## What you should do:
The answer must be a single number: how many lines of the records below hold the word "none".

□ □ □ □ □ □ □

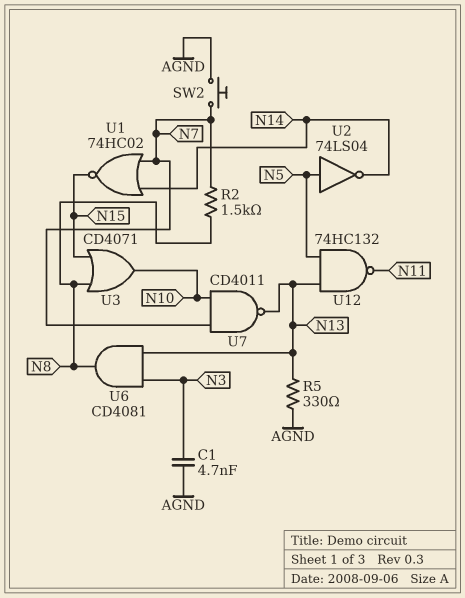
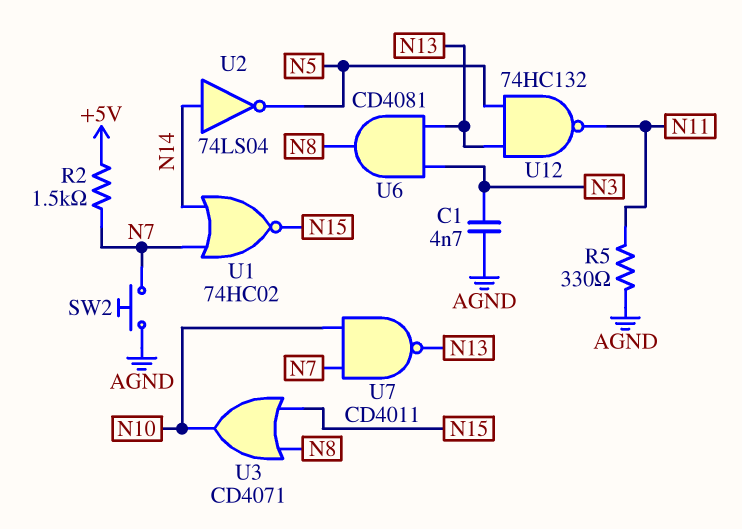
R2: 1.5k (N7, N8) -> 1.5k (+5V, N7)
R5: 330 (AGND, N13) -> 330 (AGND, N11)
U2: NOT 74LS04 (in N5, out N14) -> NOT 74LS04 (in N14, out N5)

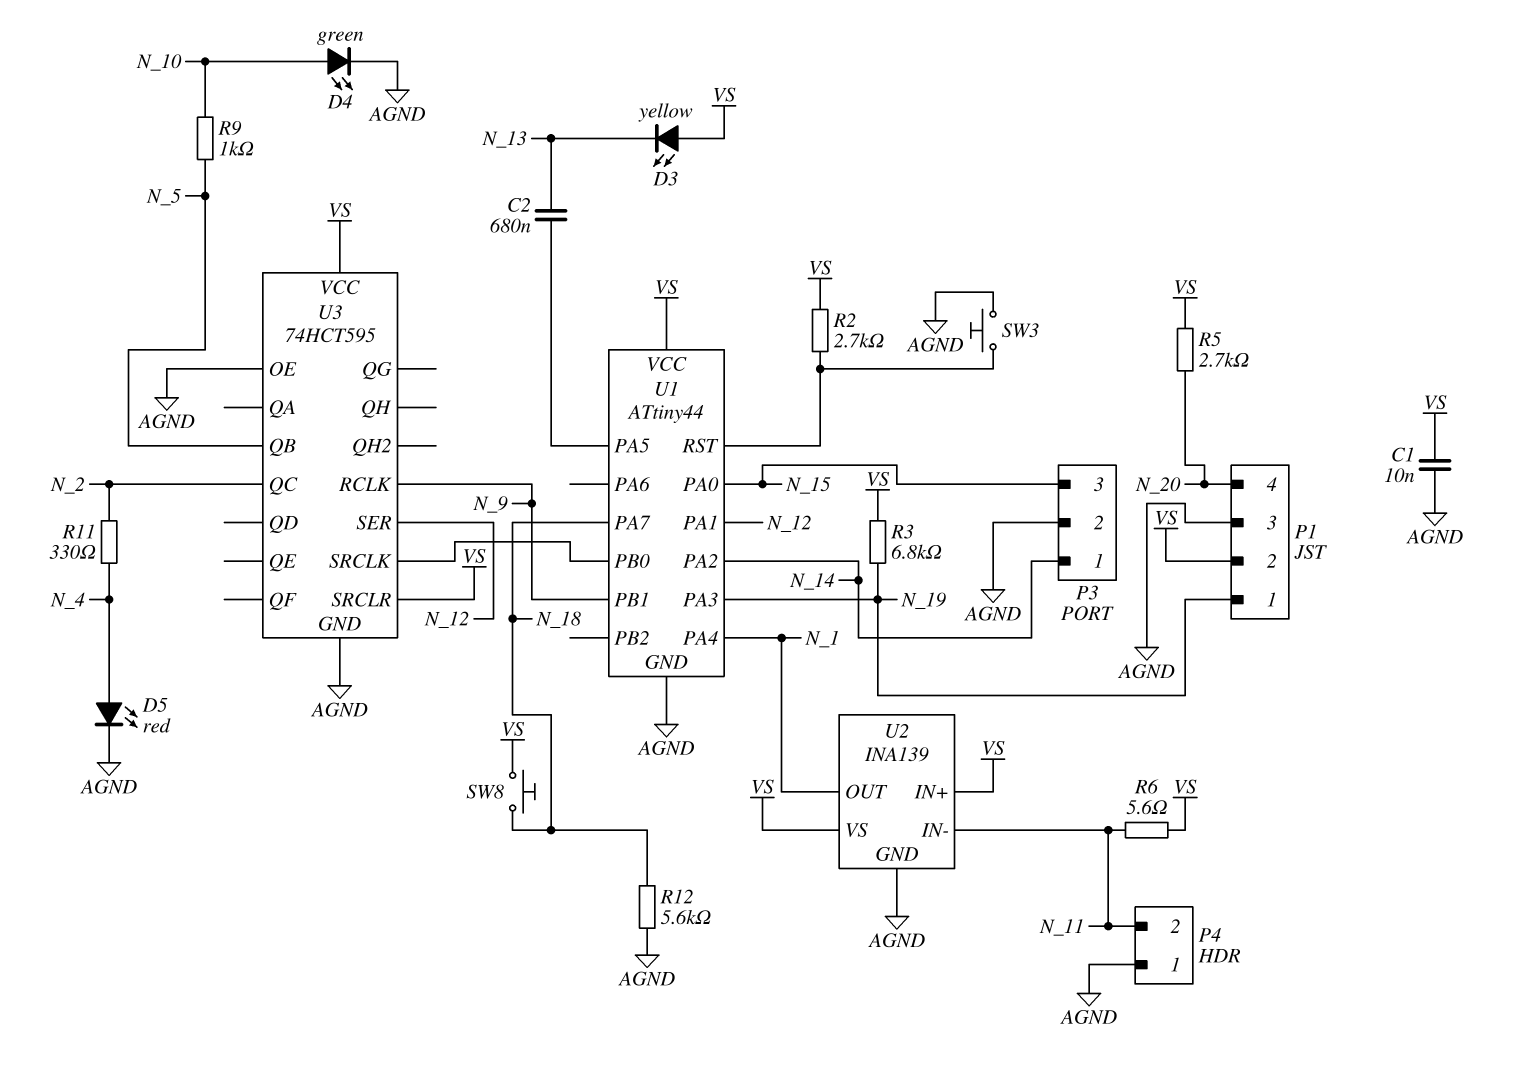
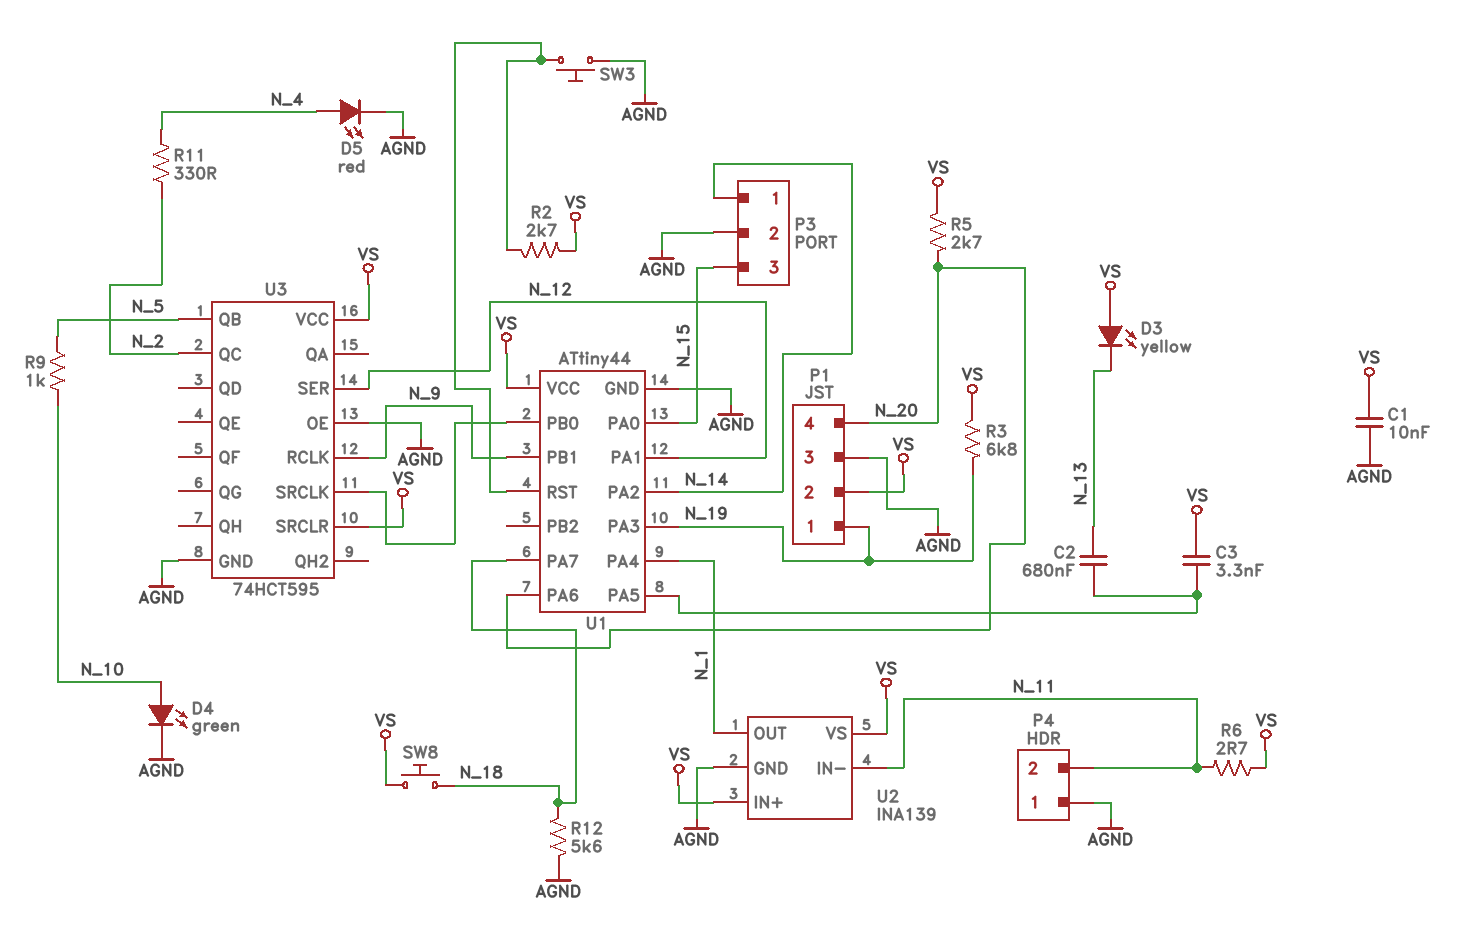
C3: none -> 3.3nF (U1/PA5, VS)
R6: 5.6 (N_11, VS) -> 2.7 (N_11, VS)
U1 pin PA6: none -> N_20

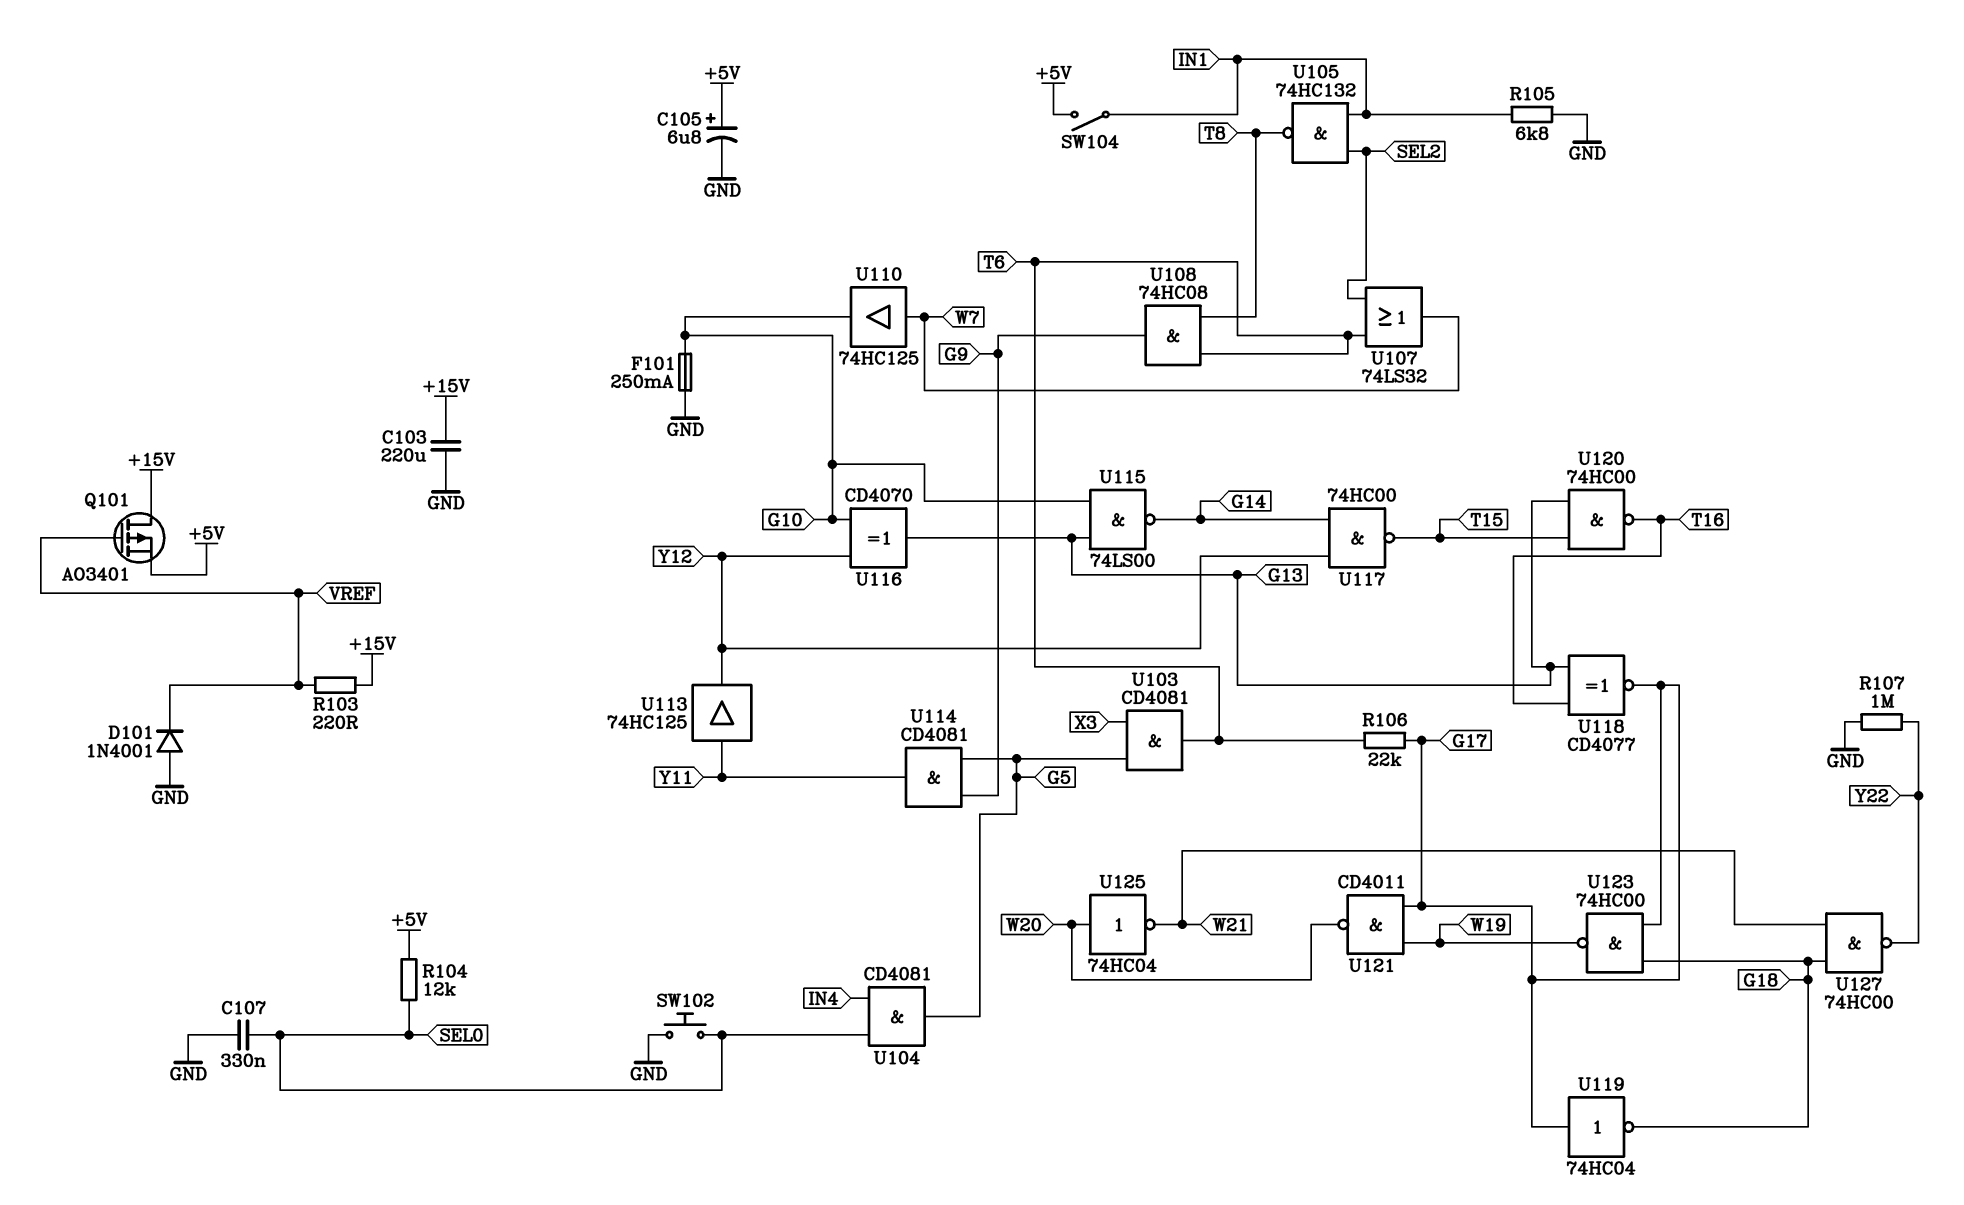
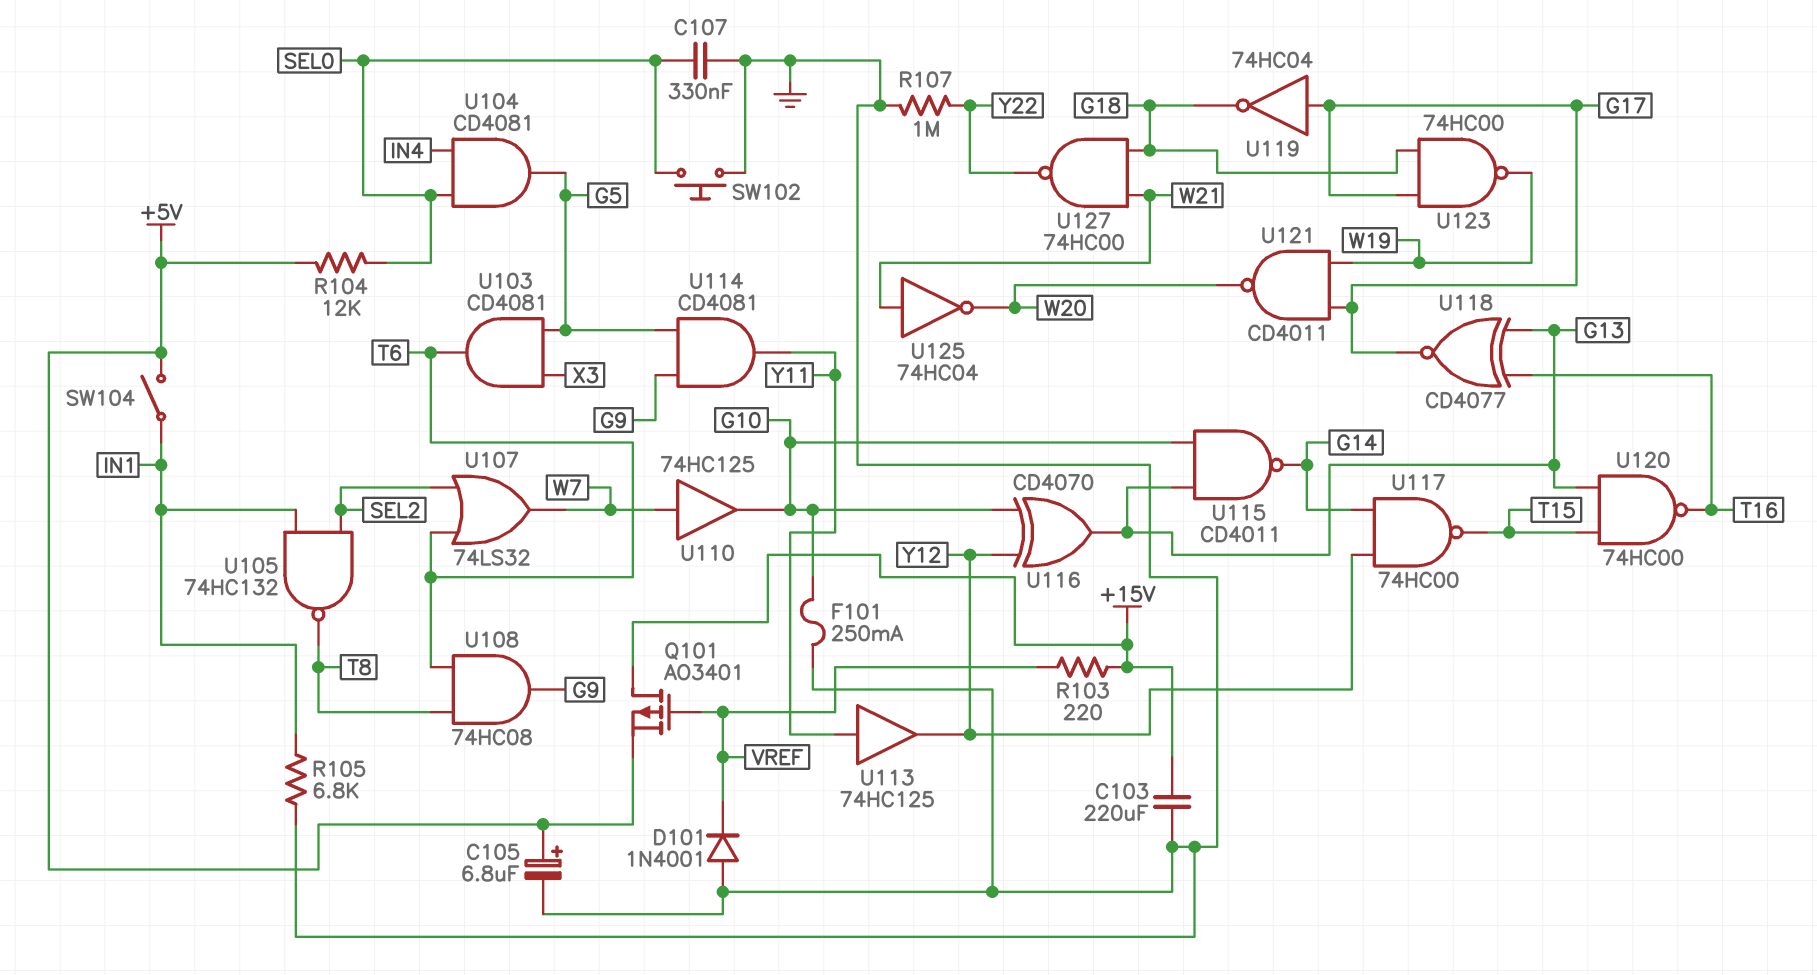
R106: 22k (G17, T6) -> none
U115: NAND 74LS00 (in G10, in G13, out G14) -> NAND CD4011 (in G10, in G13, out G14)
U125: NOT 74HC04 (in W20, out W21) -> NOT 74HC04 (in W21, out W20)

□ □ □ □ □ □ □

## Answer to the problem:
3